[RECORDED DATA — start]

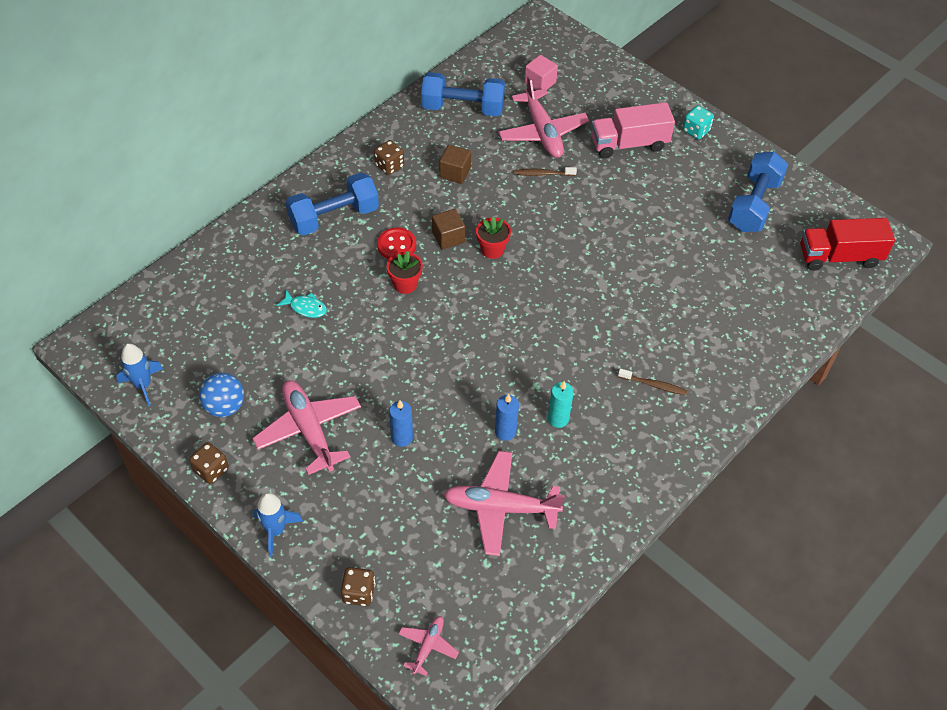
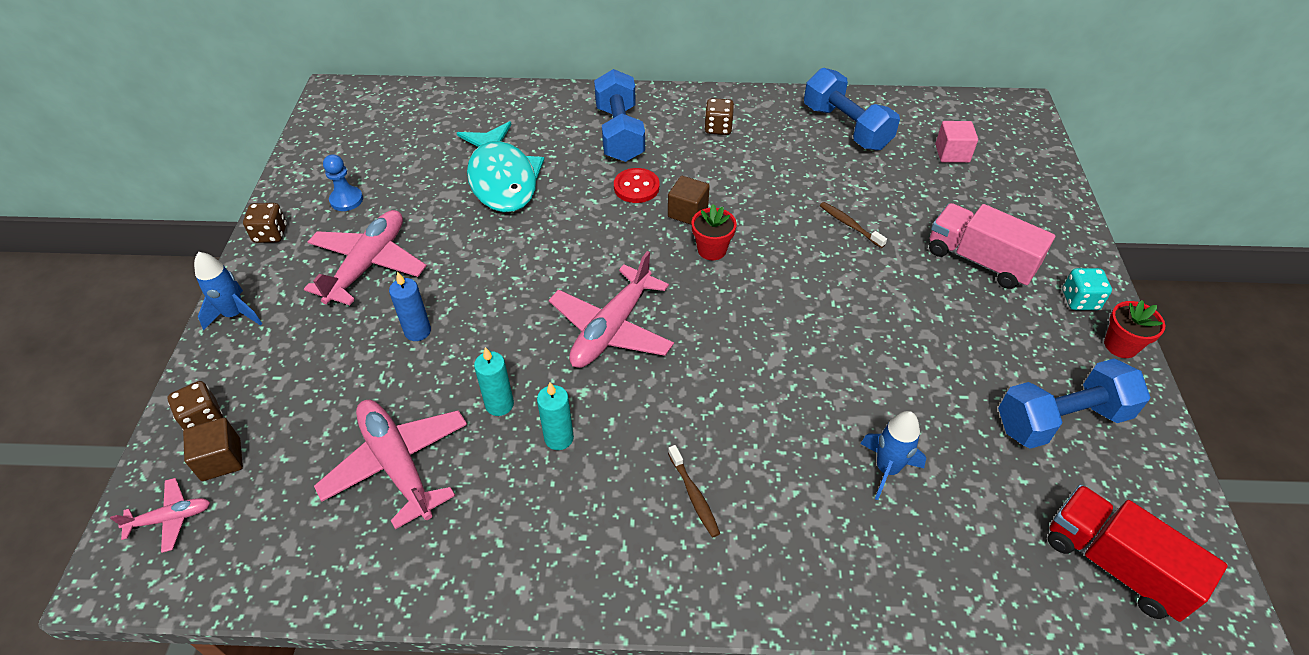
camera: 50 degrees right, 5 degrees down
(143, 385) = (326, 145): blue rocket -> blue rocket (886, 469)
(224, 406) = (346, 200): blue ball -> blue pawn
(305, 307) = (502, 179): turquoise fish -> turquoise fish, size x2.42
(334, 217) = (620, 133): blue dumbbell -> blue dumbbell turned 60 degrees clockwise
(405, 284) = (599, 220): red flower pot -> red flower pot (1120, 345)
(455, 173) = (767, 169): brown cube -> brown cube (221, 460)
(505, 431) = (499, 404): blue candle -> turquoise candle
(542, 132) = (898, 192): pink plane -> pink plane (612, 329)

[RECORDED DATA — finish]

Search the data for the string "degrees" and copy every line where it appears.

camera: 50 degrees right, 5 degrees down
(334, 217) = (620, 133): blue dumbbell -> blue dumbbell turned 60 degrees clockwise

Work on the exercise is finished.